-- Given information --
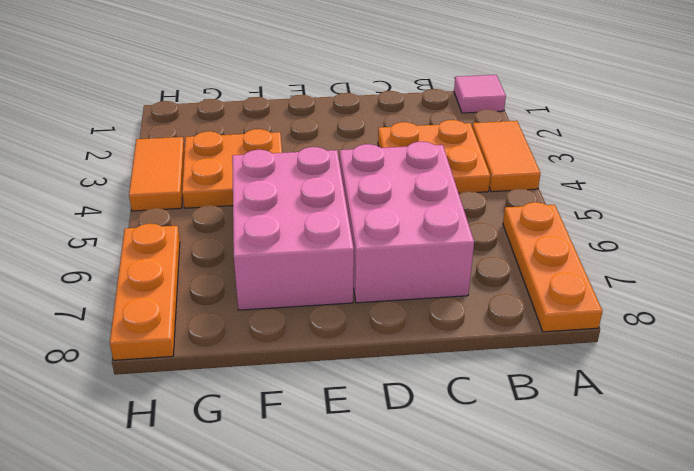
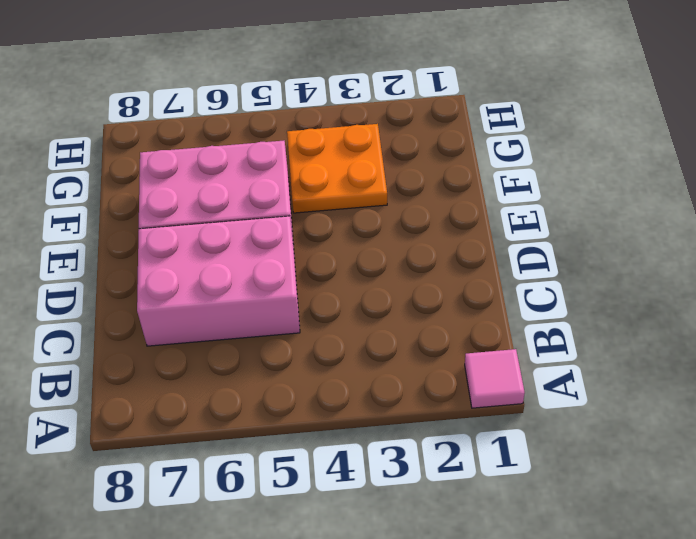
none -> orange tile A3:A4 level 1
none -> orange plate A6:A8 level 1

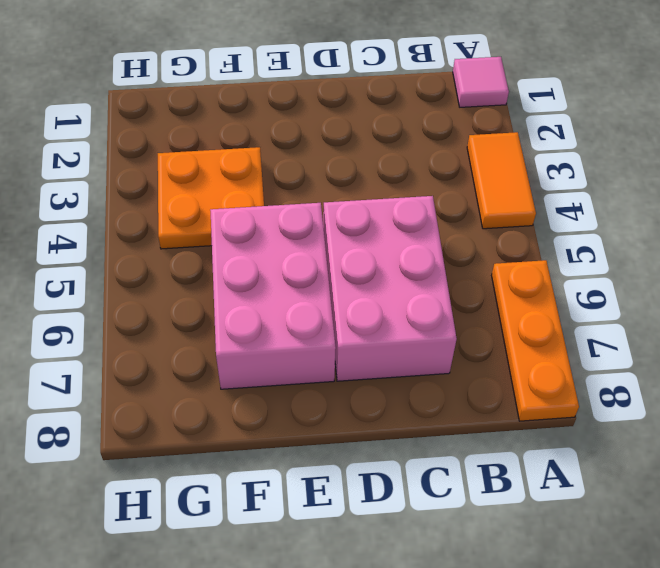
none -> orange plate B3:C4 level 1
none -> orange tile H3:H4 level 1

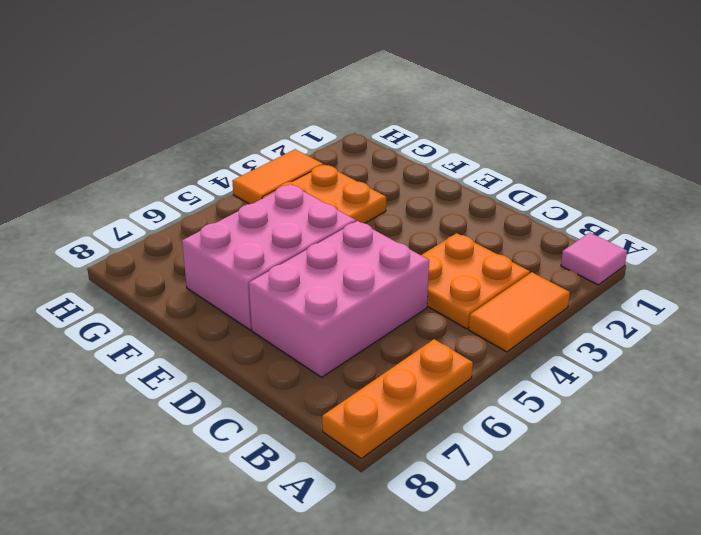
none -> orange plate H6:H8 level 1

-- Activity --
Return all of the entries exactly as written, but drop any pictures they hold.

-- Solution to the problem --
none -> orange tile A3:A4 level 1
none -> orange plate A6:A8 level 1

none -> orange plate B3:C4 level 1
none -> orange tile H3:H4 level 1

none -> orange plate H6:H8 level 1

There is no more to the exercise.